Exercise details
Report the count of lines below in which the string "diode" occurs; include nothing else.

Dataset entries
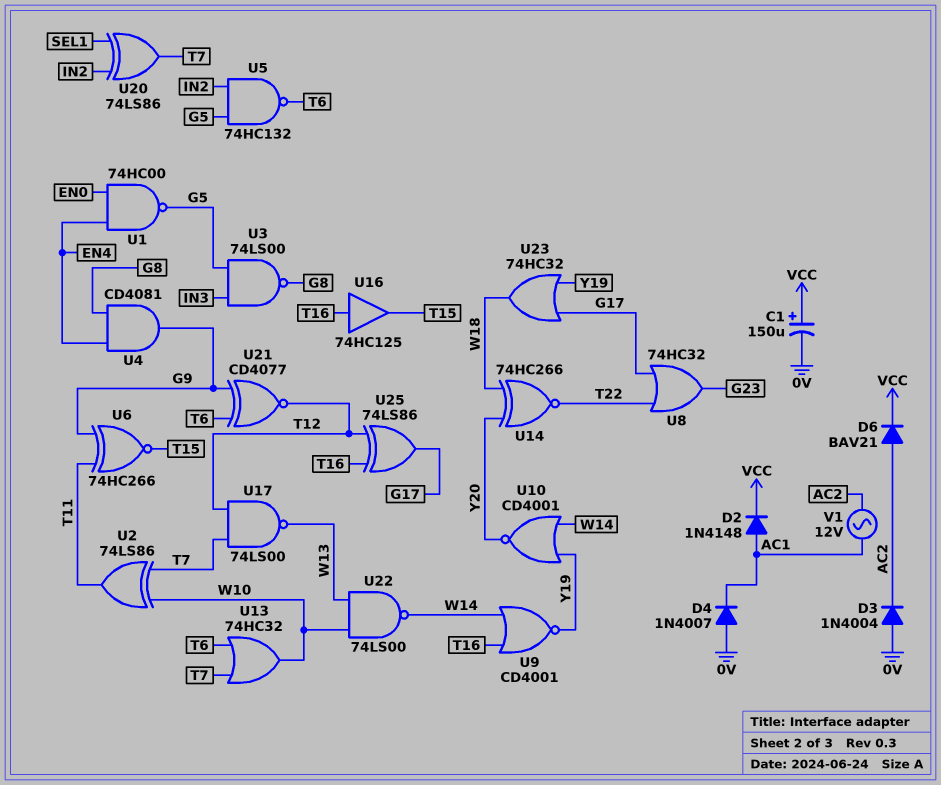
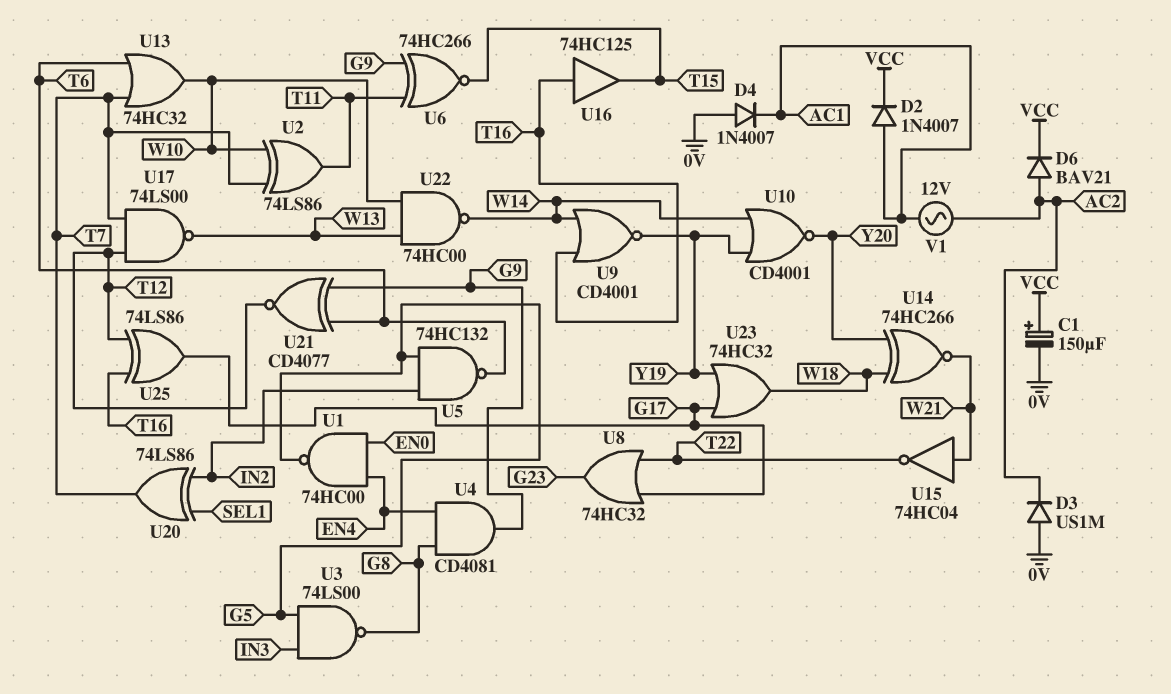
D2: diode 1N4148 (A AC1, K VCC) -> diode 1N4007 (A AC1, K VCC)
D3: diode 1N4004 (A 0V, K AC2) -> diode US1M (A 0V, K AC2)
U14: XNOR 74HC266 (in W18, in Y20, out T22) -> XNOR 74HC266 (in W18, in Y20, out W21)
U15: none -> NOT 74HC04 (in W21, out T22)
U22: NAND 74LS00 (in W10, in W13, out W14) -> NAND 74HC00 (in W10, in W13, out W14)

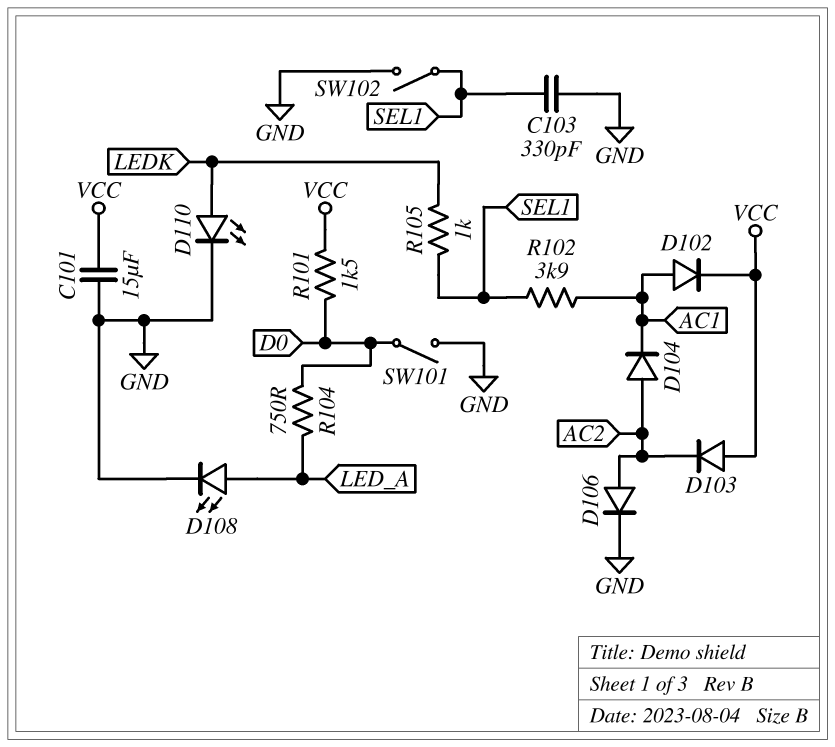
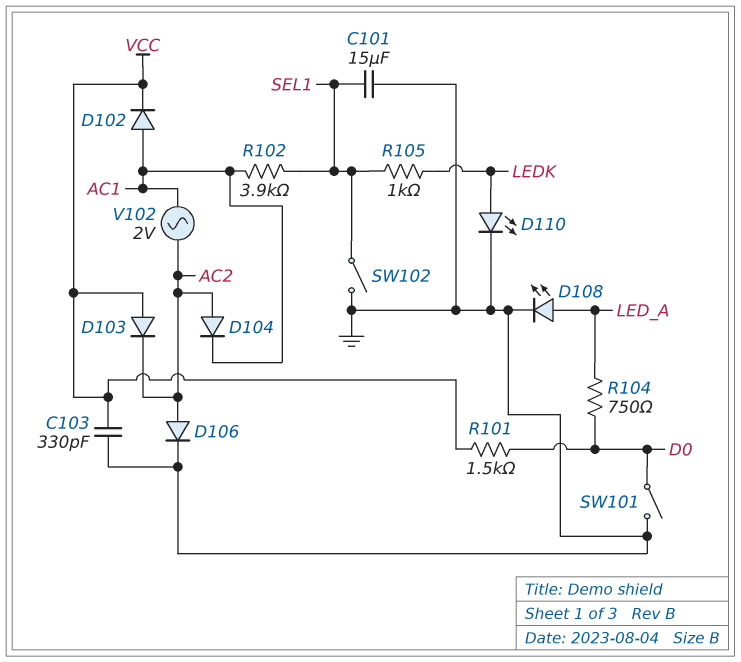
C101: 15uF (GND, VCC) -> 15uF (GND, SEL1)
C103: 330pF (GND, SEL1) -> 330pF (GND, VCC)
V102: none -> AC 2V (AC1, AC2)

Problem solution
2